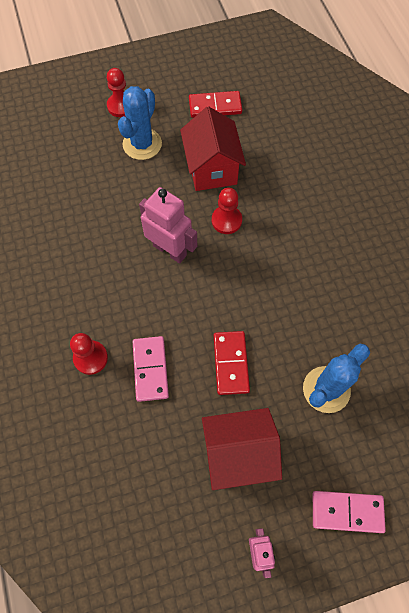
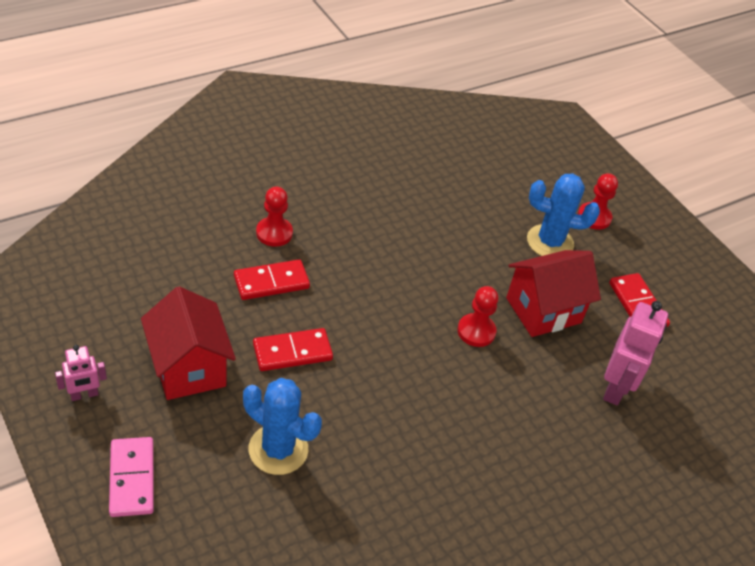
camera: 70 degrees right, 20 degrees down
pink domino [133,336,169,402] -> red domino [234,259,310,300]
pink robot [139,187,197,264] -> pink robot moved to [603,301,668,405]

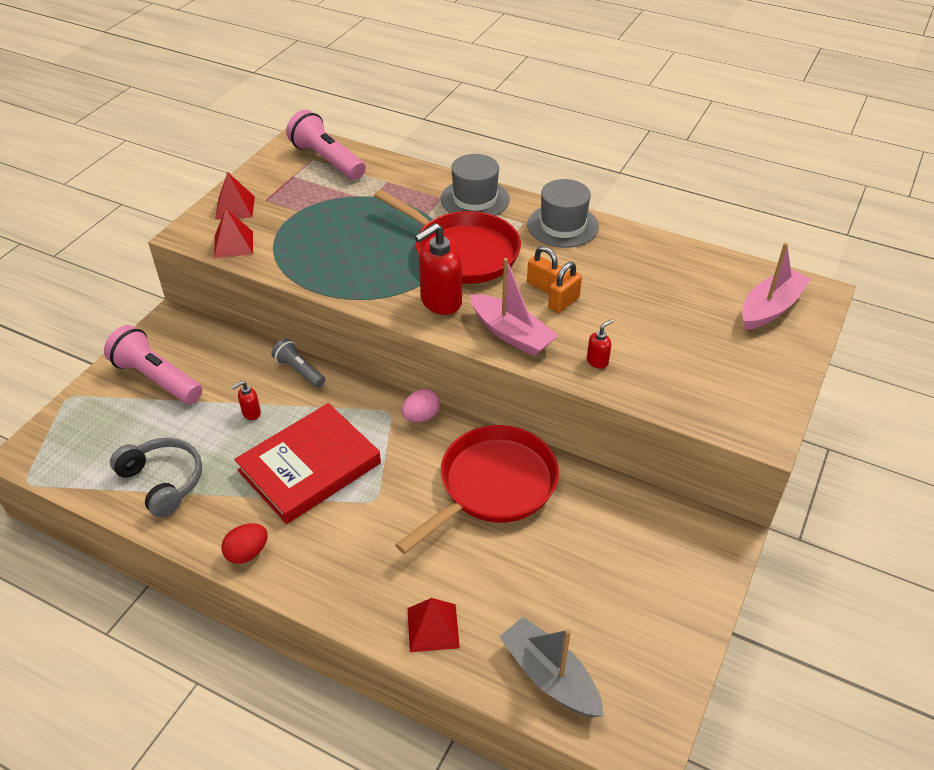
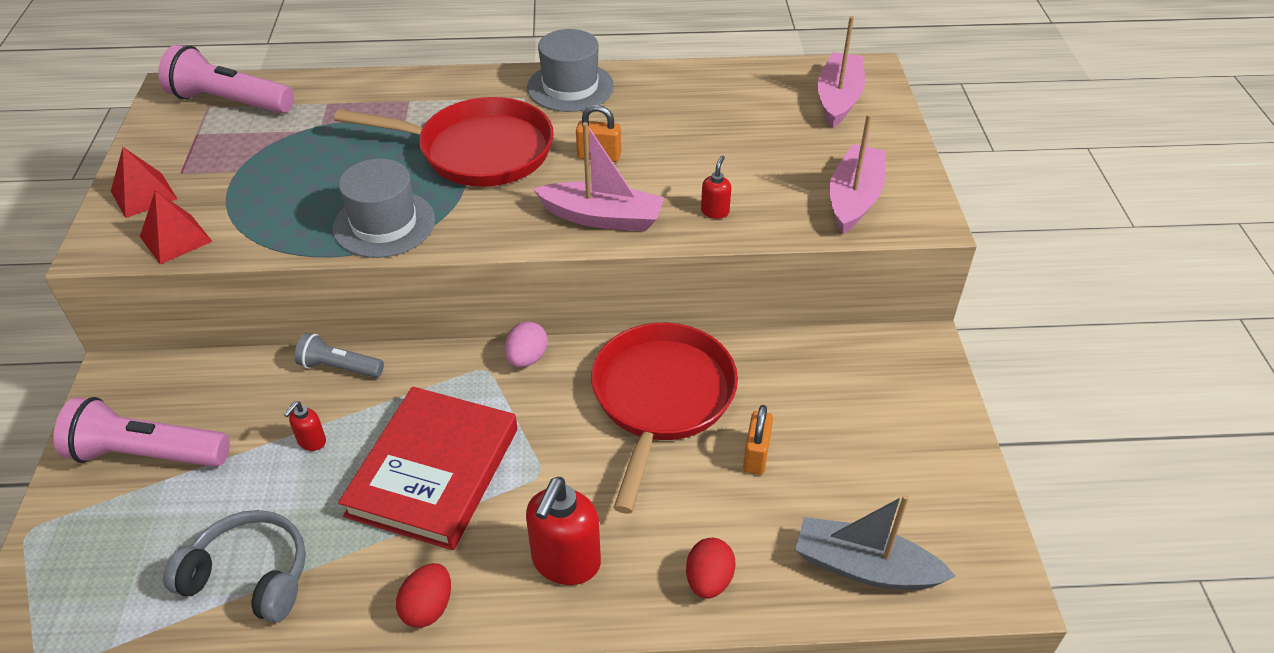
camera: 30 degrees left, 0 degrees up
red pyramid [408,598,460,652] -> red egg [686,538,736,599]
red soap dispenser [414,223,462,315] -> red soap dispenser moved to [526,477,601,585]
grey hat [441,154,510,216] -> grey hat moved to [333,159,435,258]
orange padlock [548,262,582,313] -> orange padlock moved to [743,405,773,475]
none -> pink boat [830,114,886,234]

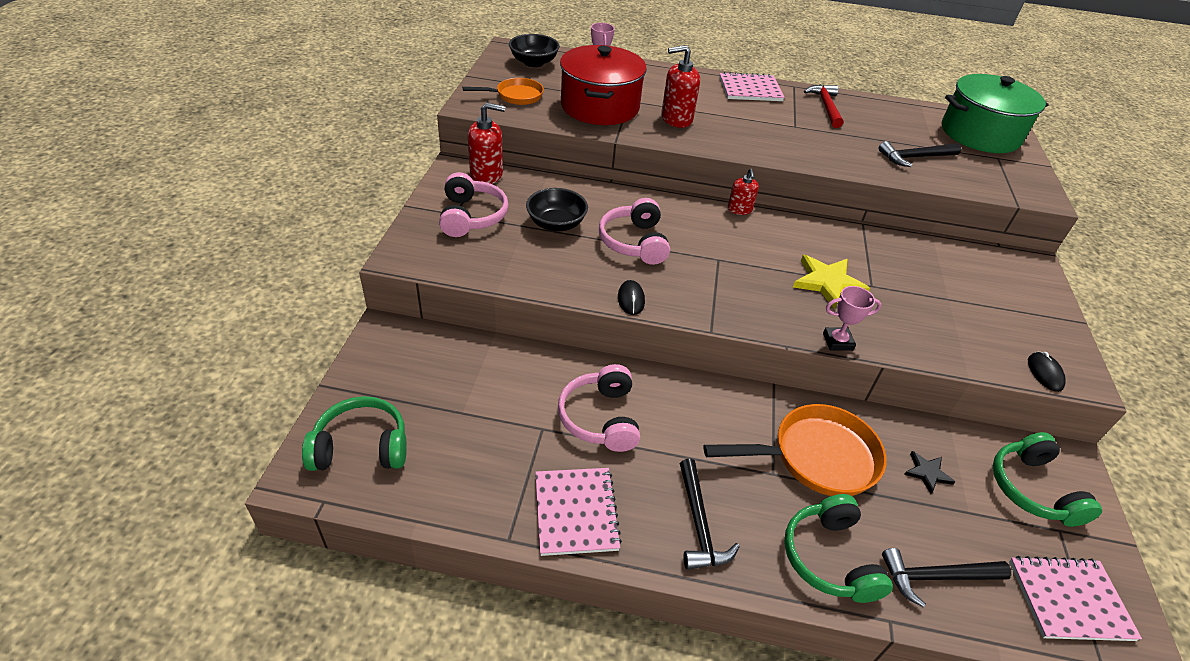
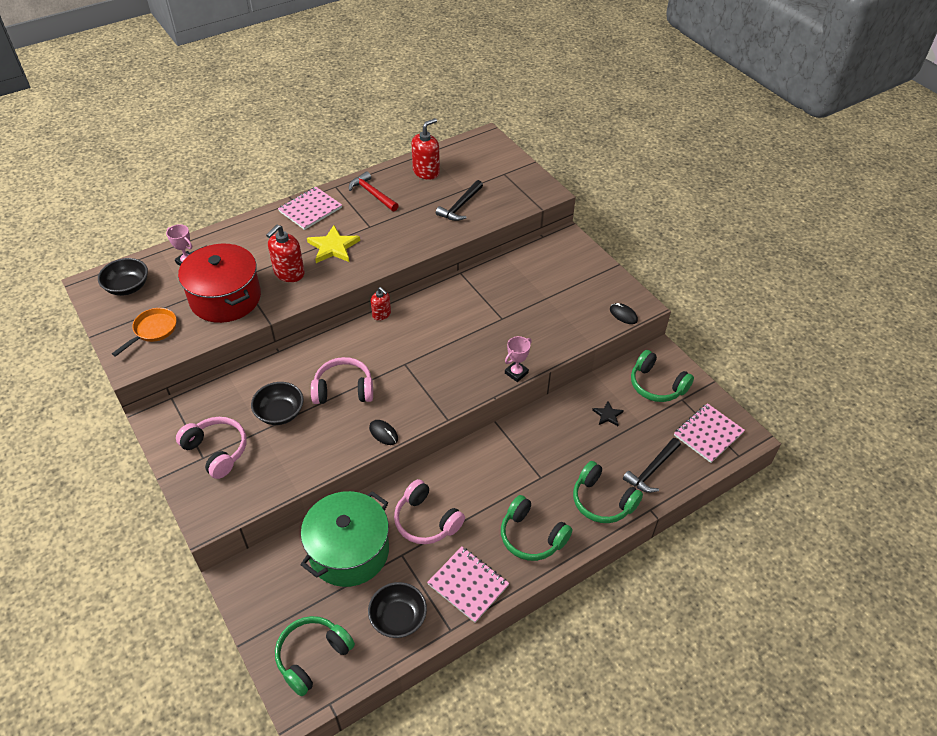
camera: 40 degrees left, 5 degrees up
red soap dispenser [468,102,505,184] -> red soap dispenser moved to [411,118,440,180]
pink headphones [599,198,670,265] -> pink headphones turned 135 degrees clockwise [311,357,373,404]
black hammer [680,459,740,570] -> green headphones [501,495,572,561]
orange pan [703,404,887,496] -> none
yellow star [793,255,870,309] -> yellow star moved to [307,225,360,263]
green pot [942,74,1048,153] -> green pot moved to [300,491,389,587]
none -> black bowl [368,582,427,638]

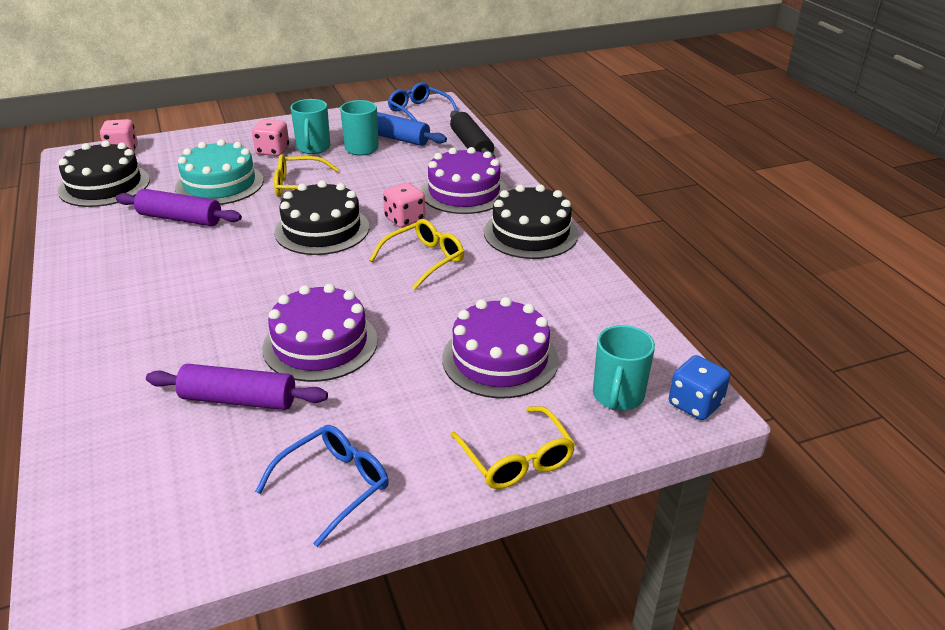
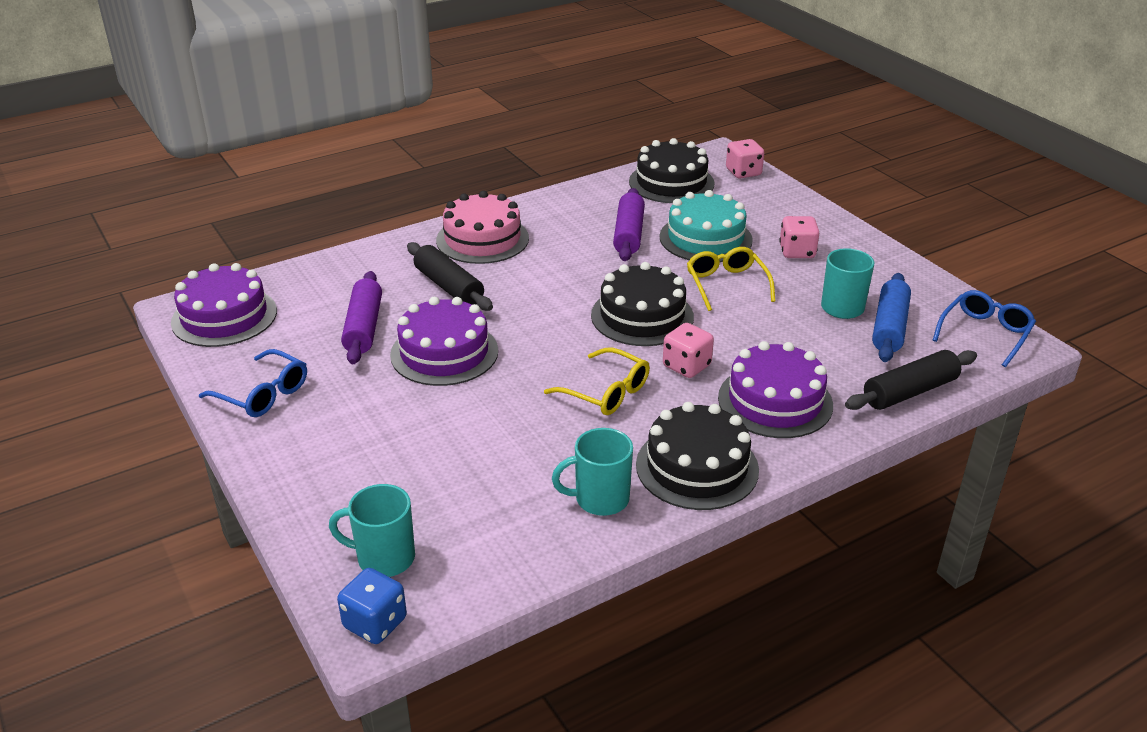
camera: 80 degrees right, 0 degrees up
turquoise mug [291,99,330,154] -> turquoise mug moved to [552,428,633,516]
purple cake [442,297,559,398] -> purple cake moved to [171,263,277,347]
yellow glasses [451,406,575,489] -> none
none -> black rolling pin [407,242,493,311]
none -> pink cake [436,191,529,264]

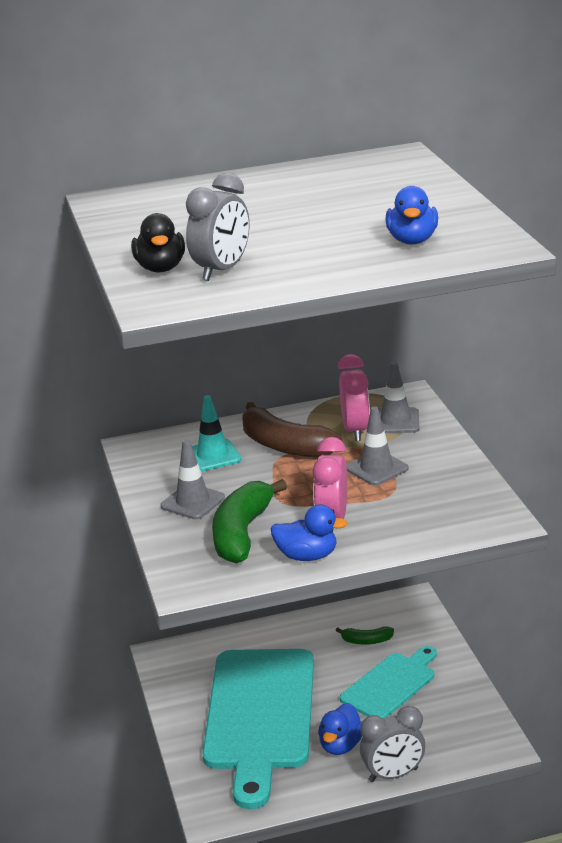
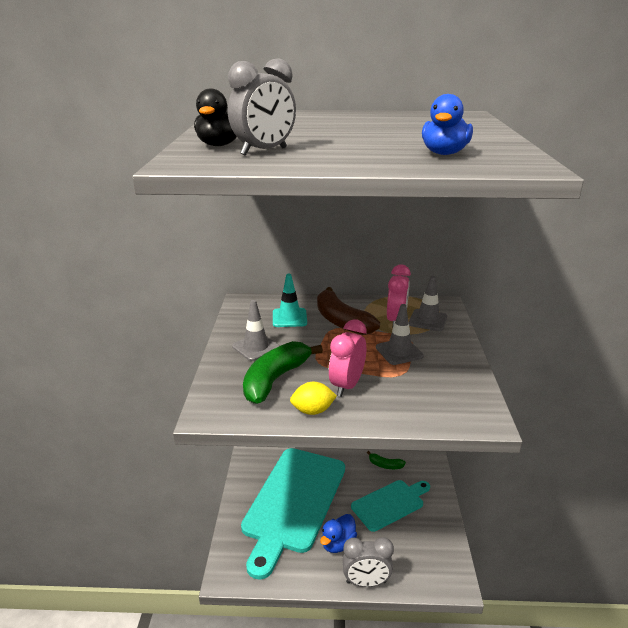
camera: 15 degrees right, 0 degrees up
blue duck [271,504,348,561] -> yellow lemon [290,382,337,415]

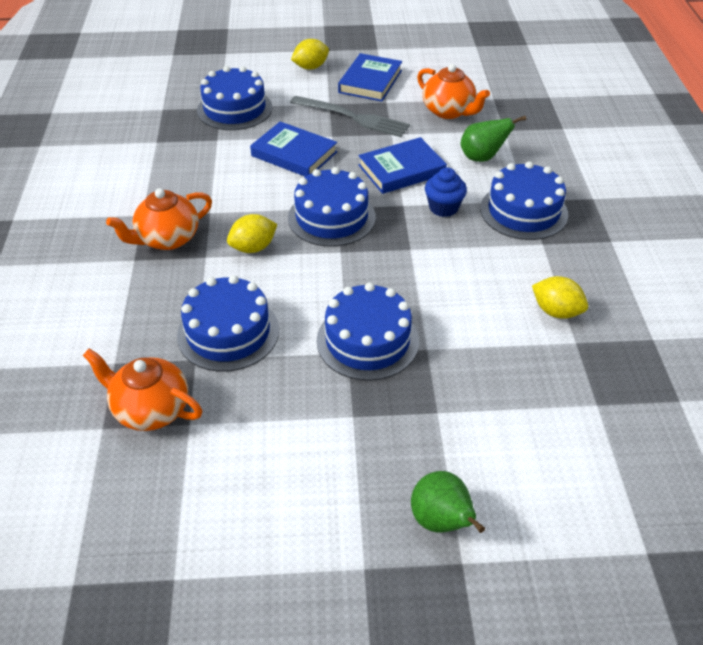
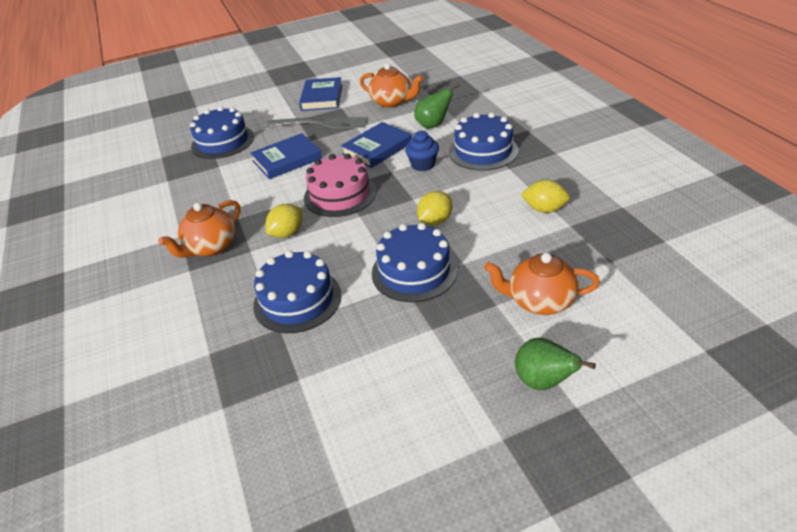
camera: 15 degrees left, 5 degrees down
orange teapot [83,348,202,431] -> orange teapot moved to [484,253,600,315]
blue book [250,121,337,177] -> blue book turned 45 degrees counterclockwise [250,133,322,179]
blue cake [288,167,376,247] -> pink cake [304,154,376,217]
yellow lemon [291,39,329,70] -> yellow lemon moved to [417,191,452,225]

..............................

### What to produce
Please copy out every line in the listing that has the string "green".

### Solution for this problem
black hammer [680,459,740,570] -> green headphones [501,495,572,561]
green pot [942,74,1048,153] -> green pot moved to [300,491,389,587]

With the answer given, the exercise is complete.